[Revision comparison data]
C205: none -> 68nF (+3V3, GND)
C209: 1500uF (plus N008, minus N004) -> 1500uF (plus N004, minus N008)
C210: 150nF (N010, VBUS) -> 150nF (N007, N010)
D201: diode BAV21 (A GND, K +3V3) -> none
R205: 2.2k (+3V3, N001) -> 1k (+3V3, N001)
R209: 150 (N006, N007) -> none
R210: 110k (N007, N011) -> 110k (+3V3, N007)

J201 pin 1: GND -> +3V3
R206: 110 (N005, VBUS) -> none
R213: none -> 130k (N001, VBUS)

---

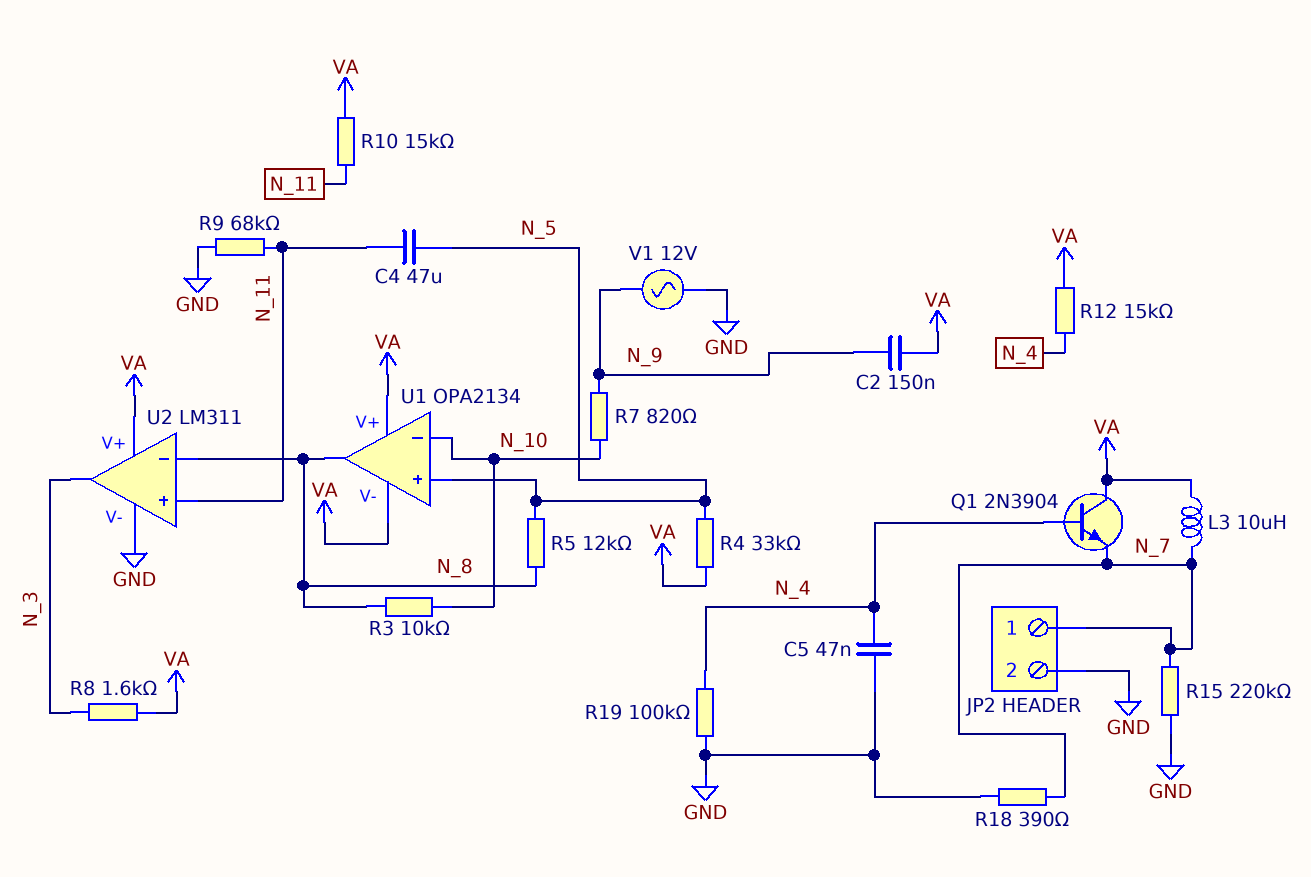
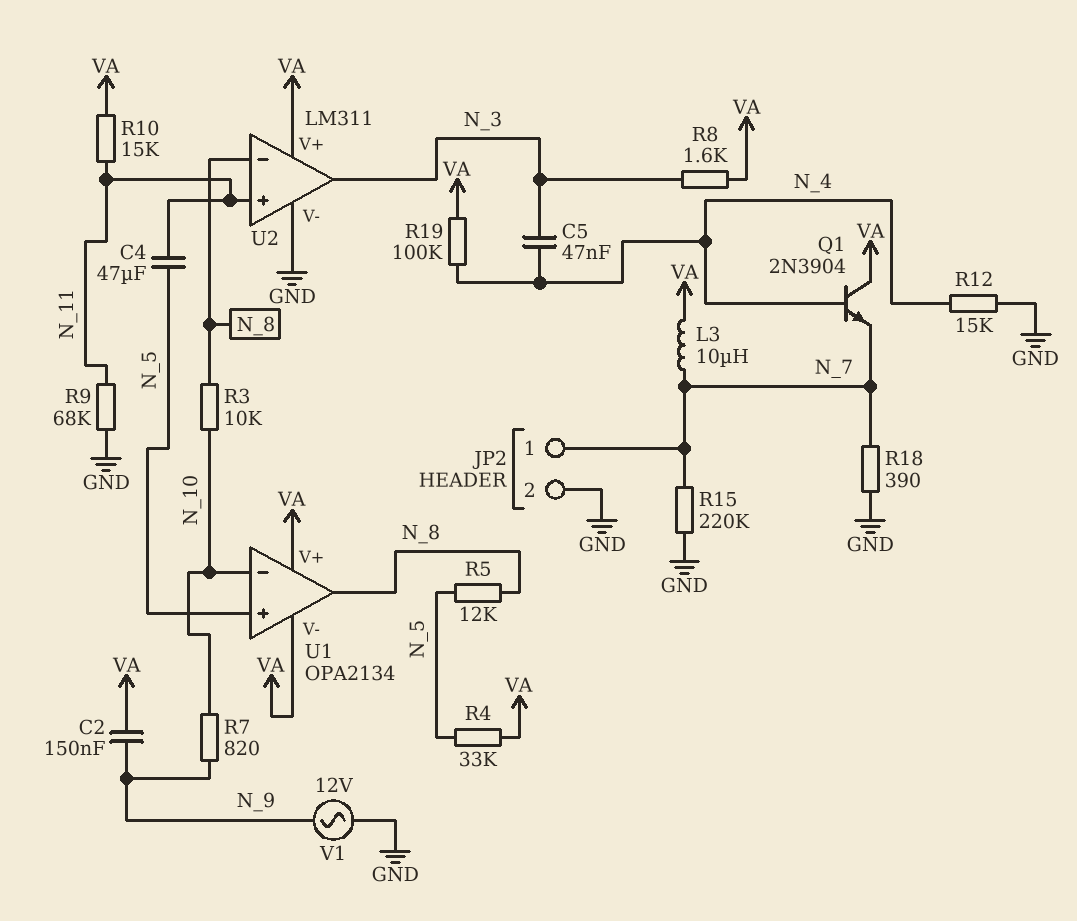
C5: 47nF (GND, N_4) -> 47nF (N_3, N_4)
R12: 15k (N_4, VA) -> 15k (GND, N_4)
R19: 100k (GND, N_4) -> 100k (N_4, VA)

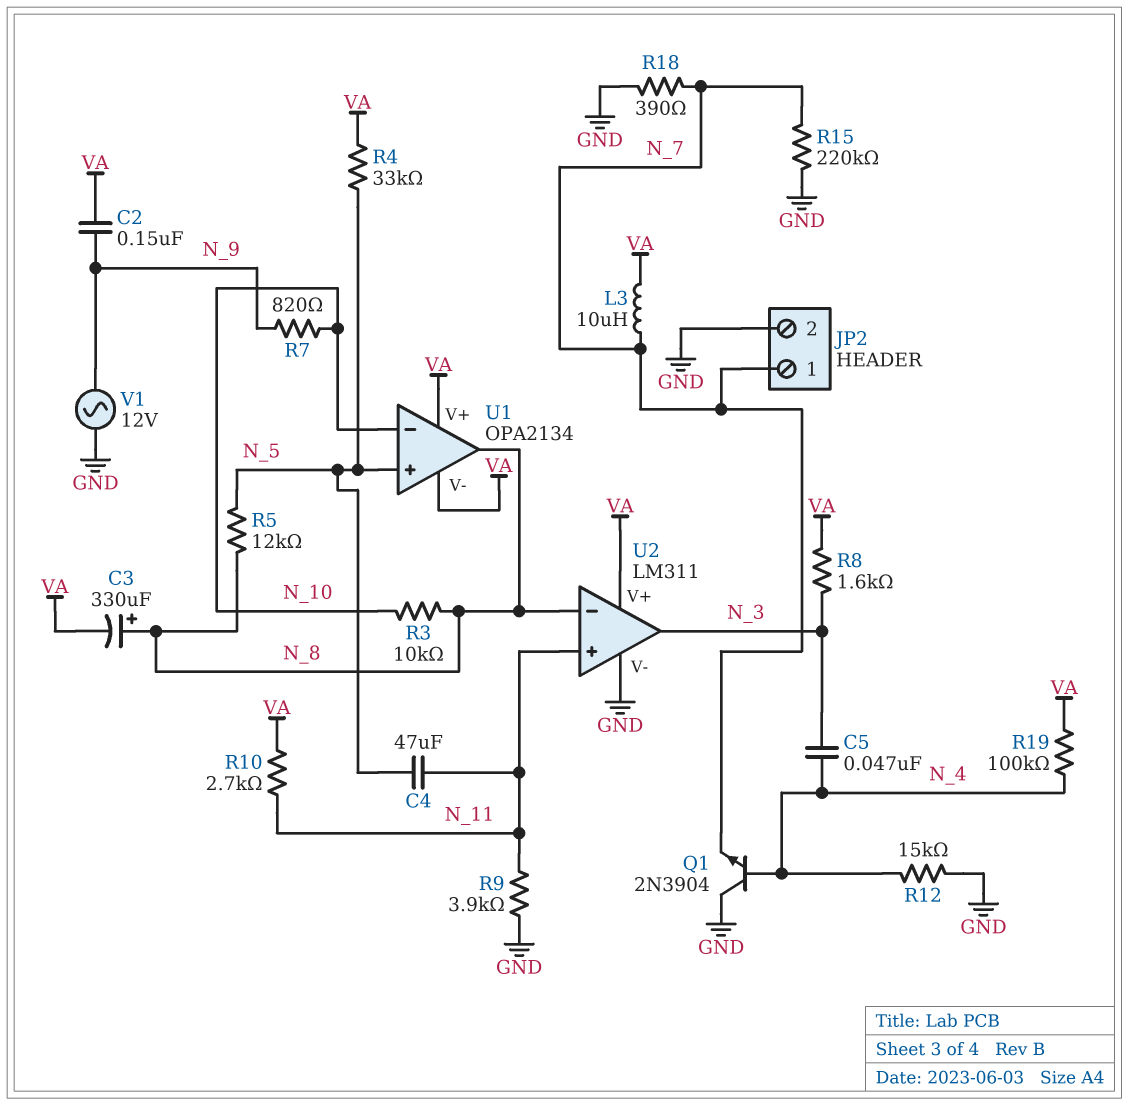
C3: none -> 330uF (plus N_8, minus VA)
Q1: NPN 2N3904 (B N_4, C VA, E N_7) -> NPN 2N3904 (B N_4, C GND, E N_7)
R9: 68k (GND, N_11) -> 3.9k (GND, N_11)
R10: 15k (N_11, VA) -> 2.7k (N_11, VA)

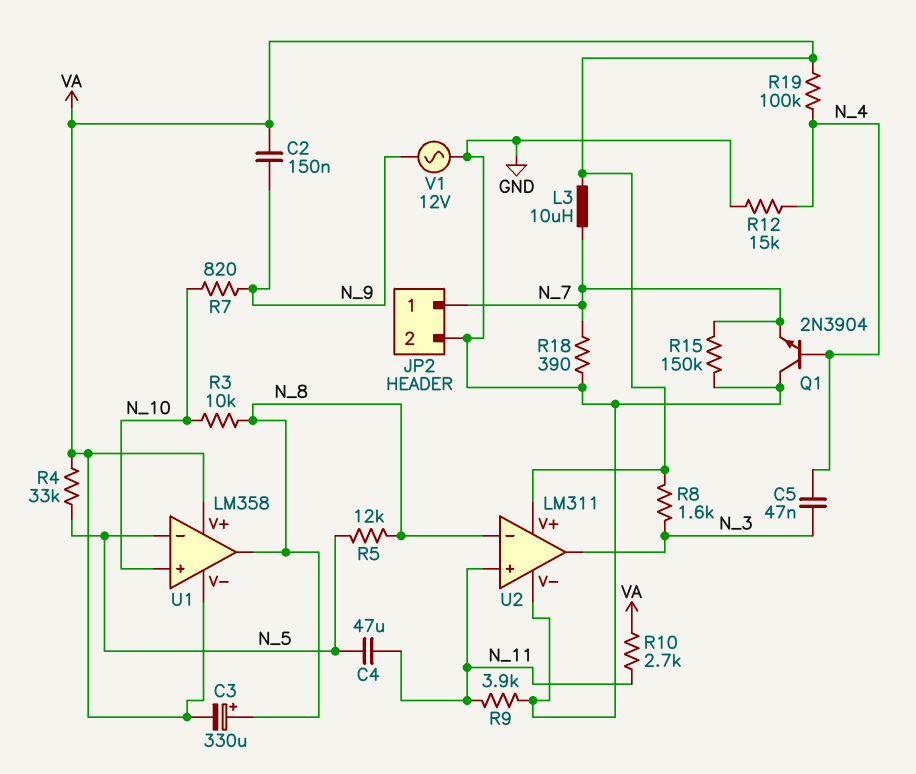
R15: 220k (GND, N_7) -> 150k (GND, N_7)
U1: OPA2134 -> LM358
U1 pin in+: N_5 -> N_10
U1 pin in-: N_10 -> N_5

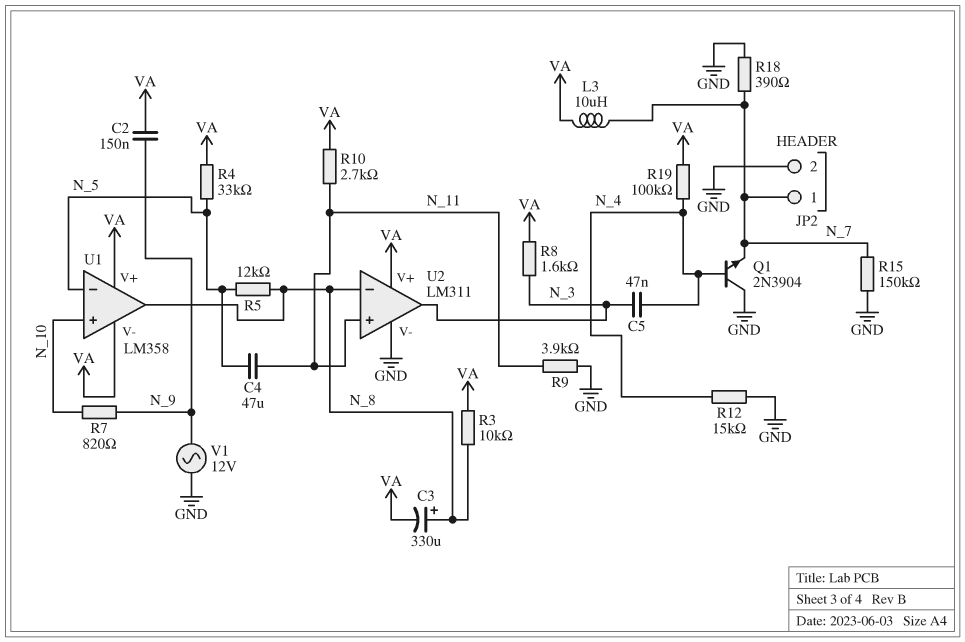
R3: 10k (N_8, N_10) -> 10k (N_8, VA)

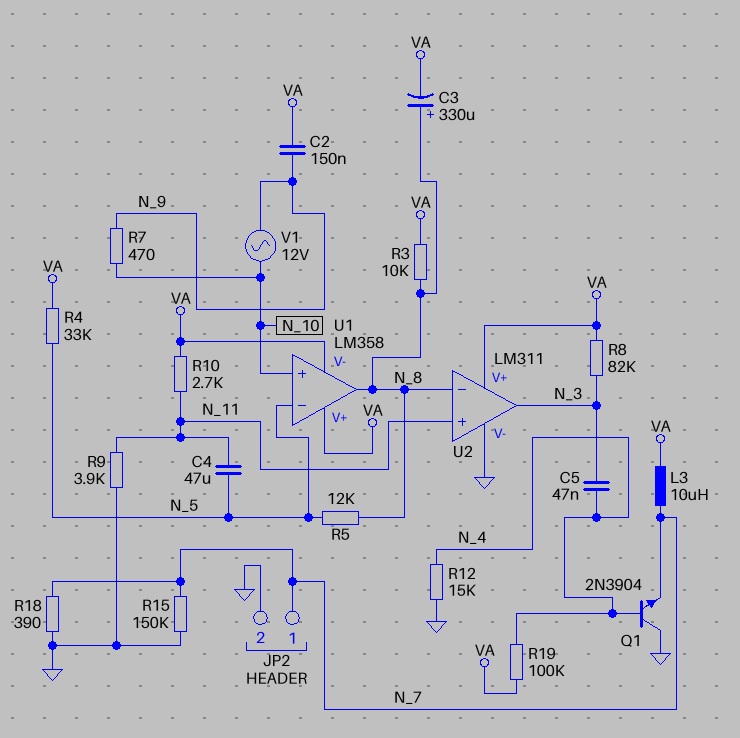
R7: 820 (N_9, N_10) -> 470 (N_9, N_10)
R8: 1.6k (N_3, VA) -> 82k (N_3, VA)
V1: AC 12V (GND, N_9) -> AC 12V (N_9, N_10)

■ **THE PROBLEM**
In the entries above, find the line containing "Q1: NPN 2N3904" and the line containing "V1: AC 12V (GND, N_9) -> AC 12V (N_9, N_10)"; give again exactly those two lines and every line between them, minus the pictures.

■ **OUTPUT FOR THIS TASK**
Q1: NPN 2N3904 (B N_4, C VA, E N_7) -> NPN 2N3904 (B N_4, C GND, E N_7)
R9: 68k (GND, N_11) -> 3.9k (GND, N_11)
R10: 15k (N_11, VA) -> 2.7k (N_11, VA)

R15: 220k (GND, N_7) -> 150k (GND, N_7)
U1: OPA2134 -> LM358
U1 pin in+: N_5 -> N_10
U1 pin in-: N_10 -> N_5

R3: 10k (N_8, N_10) -> 10k (N_8, VA)

R7: 820 (N_9, N_10) -> 470 (N_9, N_10)
R8: 1.6k (N_3, VA) -> 82k (N_3, VA)
V1: AC 12V (GND, N_9) -> AC 12V (N_9, N_10)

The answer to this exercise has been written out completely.